### Exercise goal
Locate the string "black" in the listing below. Copy every line where it is found.

### Study material
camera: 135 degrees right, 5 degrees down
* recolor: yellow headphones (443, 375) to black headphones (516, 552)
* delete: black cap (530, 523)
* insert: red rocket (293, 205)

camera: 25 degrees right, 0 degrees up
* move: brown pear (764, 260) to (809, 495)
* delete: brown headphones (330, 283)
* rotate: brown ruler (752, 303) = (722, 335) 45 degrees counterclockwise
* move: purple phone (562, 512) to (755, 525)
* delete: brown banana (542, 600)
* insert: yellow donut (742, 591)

==

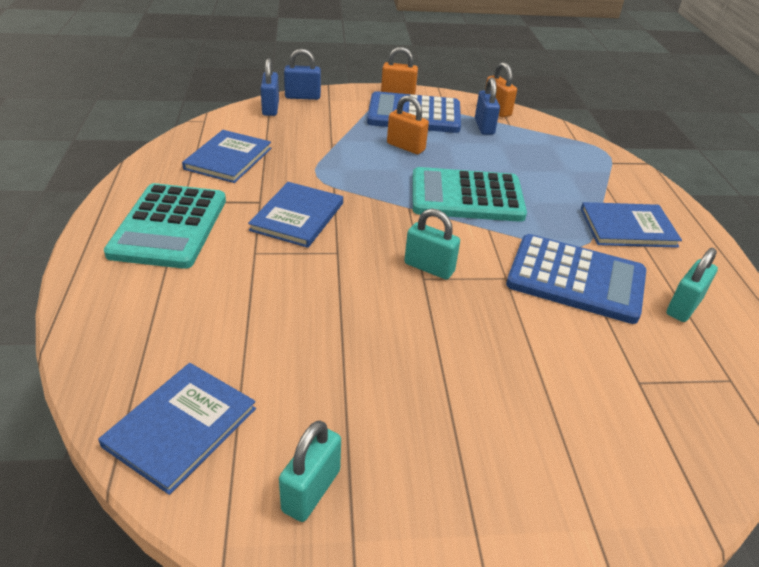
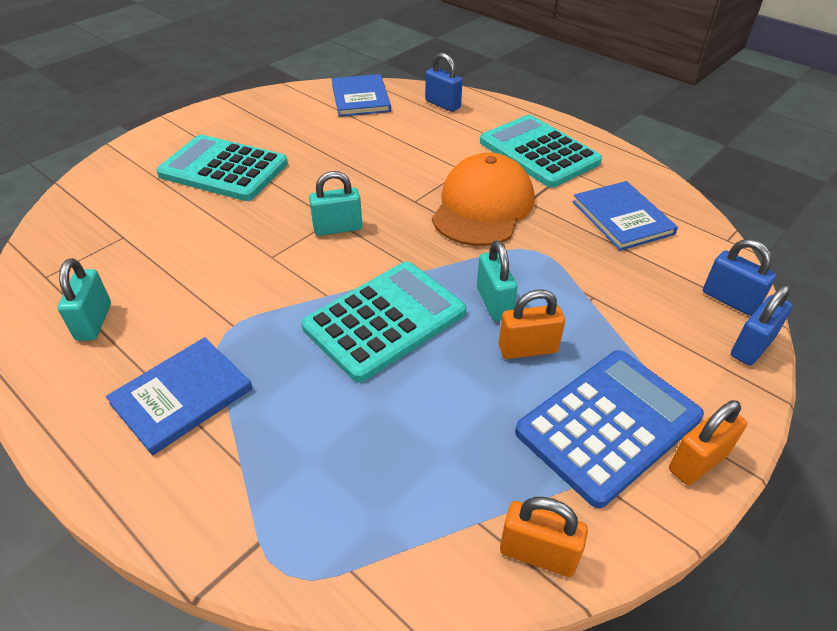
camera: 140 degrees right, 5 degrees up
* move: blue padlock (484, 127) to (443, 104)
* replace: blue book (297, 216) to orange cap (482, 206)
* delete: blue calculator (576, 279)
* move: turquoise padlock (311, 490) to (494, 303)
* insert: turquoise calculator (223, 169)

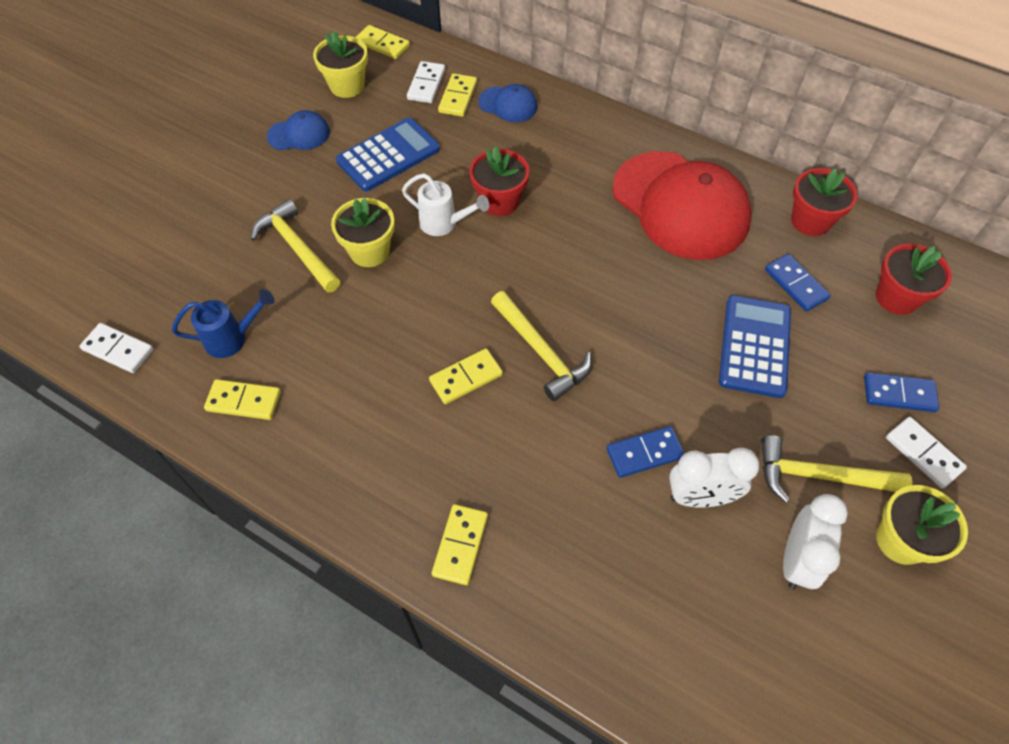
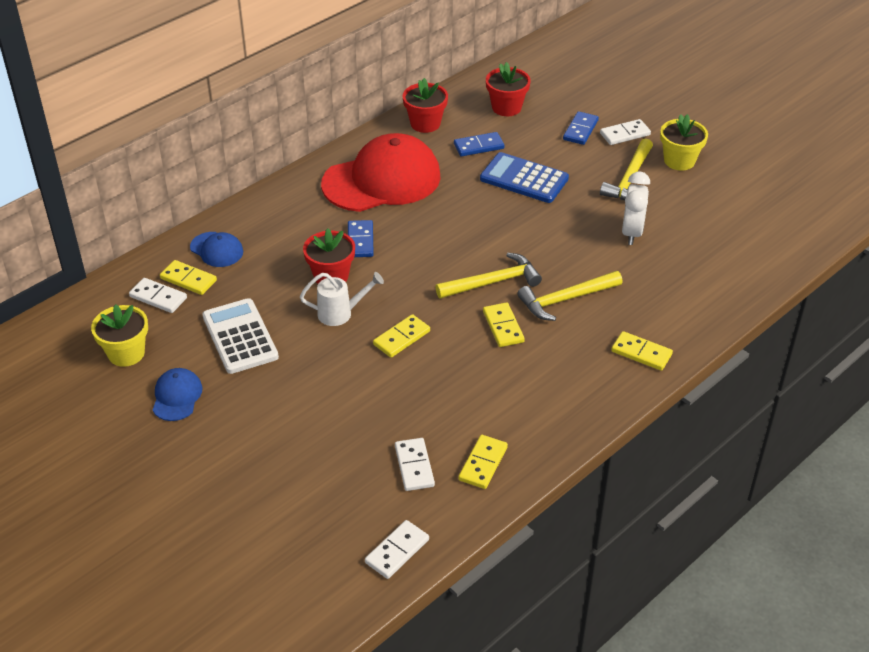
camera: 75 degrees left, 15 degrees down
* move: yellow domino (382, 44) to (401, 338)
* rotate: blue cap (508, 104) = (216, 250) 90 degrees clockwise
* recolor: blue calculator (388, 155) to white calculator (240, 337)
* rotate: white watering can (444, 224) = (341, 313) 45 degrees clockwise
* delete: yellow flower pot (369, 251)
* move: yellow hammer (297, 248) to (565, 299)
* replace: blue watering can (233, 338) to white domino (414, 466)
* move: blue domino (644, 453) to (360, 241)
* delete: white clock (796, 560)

### Solution to this problem
* recolor: yellow headphones (443, 375) to black headphones (516, 552)
* delete: black cap (530, 523)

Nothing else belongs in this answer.